> **TASK BRIEF**
Select all lines in the records that include "wallet".

[Object state change records]
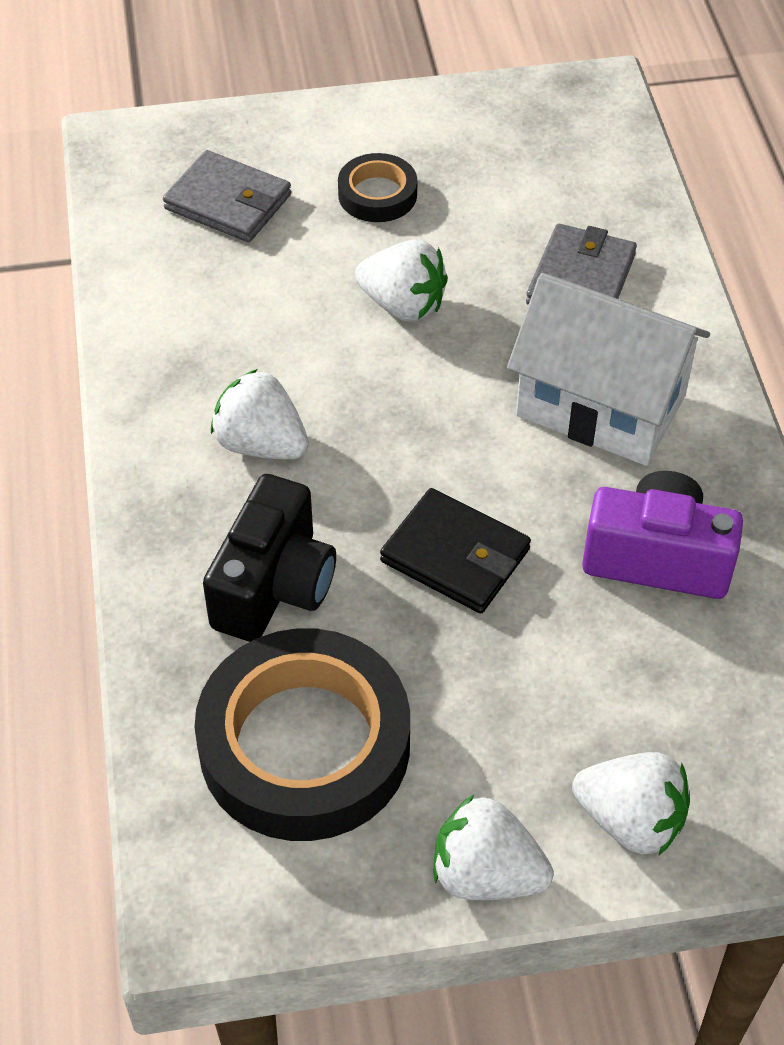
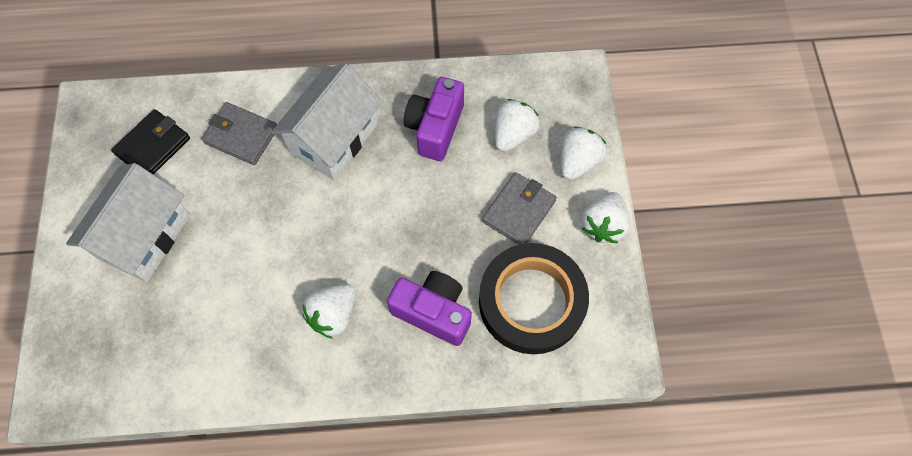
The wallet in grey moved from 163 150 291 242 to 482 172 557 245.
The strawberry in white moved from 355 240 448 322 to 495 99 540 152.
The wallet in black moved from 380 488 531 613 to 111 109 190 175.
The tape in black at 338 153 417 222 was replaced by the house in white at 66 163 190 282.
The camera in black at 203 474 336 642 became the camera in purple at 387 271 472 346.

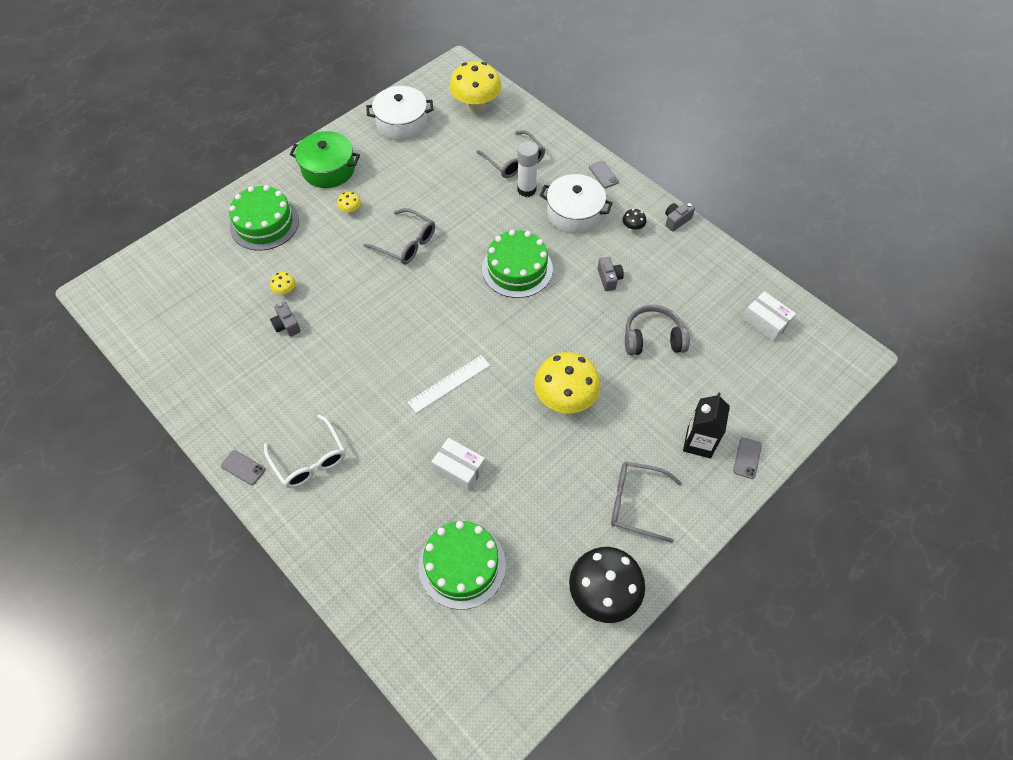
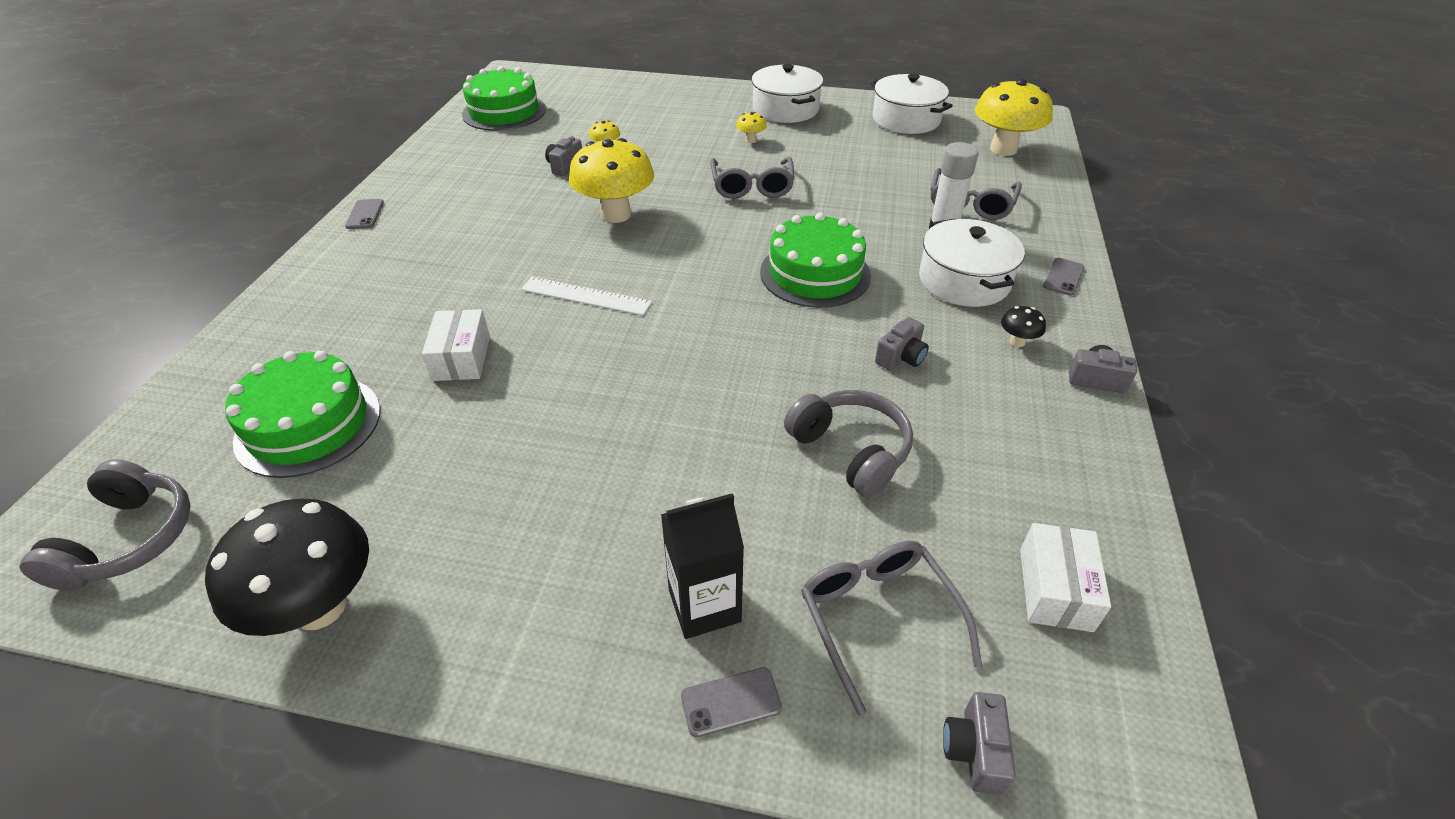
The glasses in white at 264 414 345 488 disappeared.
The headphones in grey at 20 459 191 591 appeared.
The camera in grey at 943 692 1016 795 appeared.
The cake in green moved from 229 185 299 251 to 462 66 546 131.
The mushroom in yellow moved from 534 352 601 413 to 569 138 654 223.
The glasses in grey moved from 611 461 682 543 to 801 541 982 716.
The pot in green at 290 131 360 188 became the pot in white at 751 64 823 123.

---

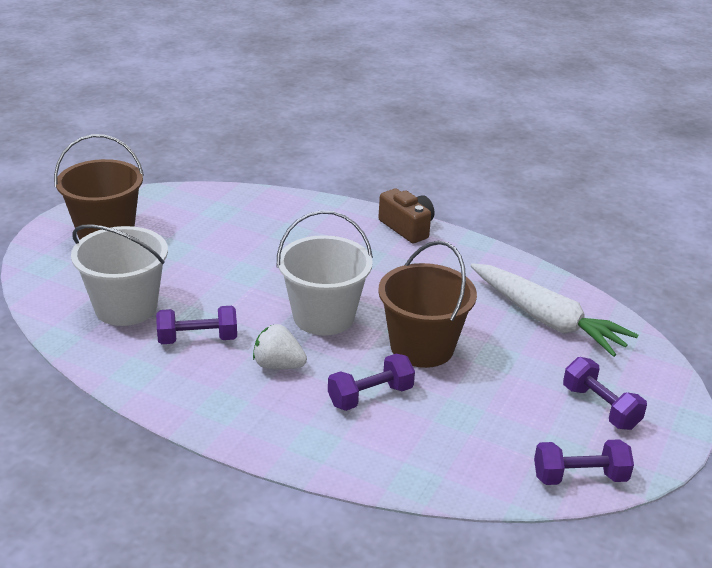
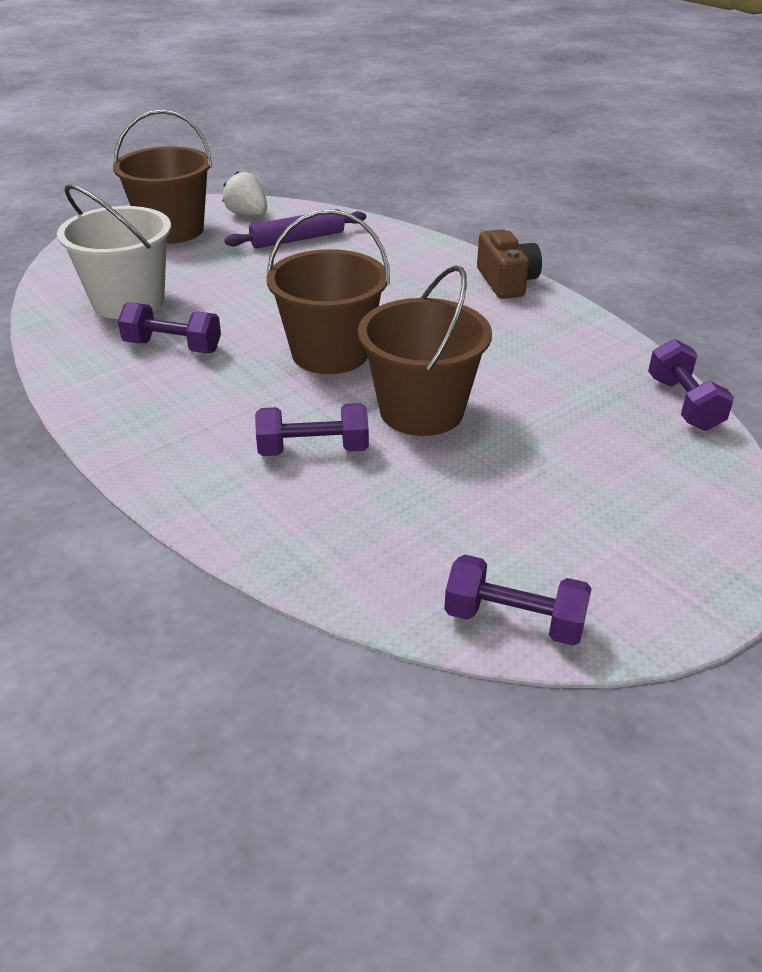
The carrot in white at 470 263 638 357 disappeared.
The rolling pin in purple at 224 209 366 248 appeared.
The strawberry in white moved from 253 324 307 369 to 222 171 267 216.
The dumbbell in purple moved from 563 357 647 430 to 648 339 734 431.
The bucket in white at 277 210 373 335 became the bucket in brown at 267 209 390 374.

> **EXERCISE RESPONSE**
The wallet in grey moved from 163 150 291 242 to 482 172 557 245.
The wallet in black moved from 380 488 531 613 to 111 109 190 175.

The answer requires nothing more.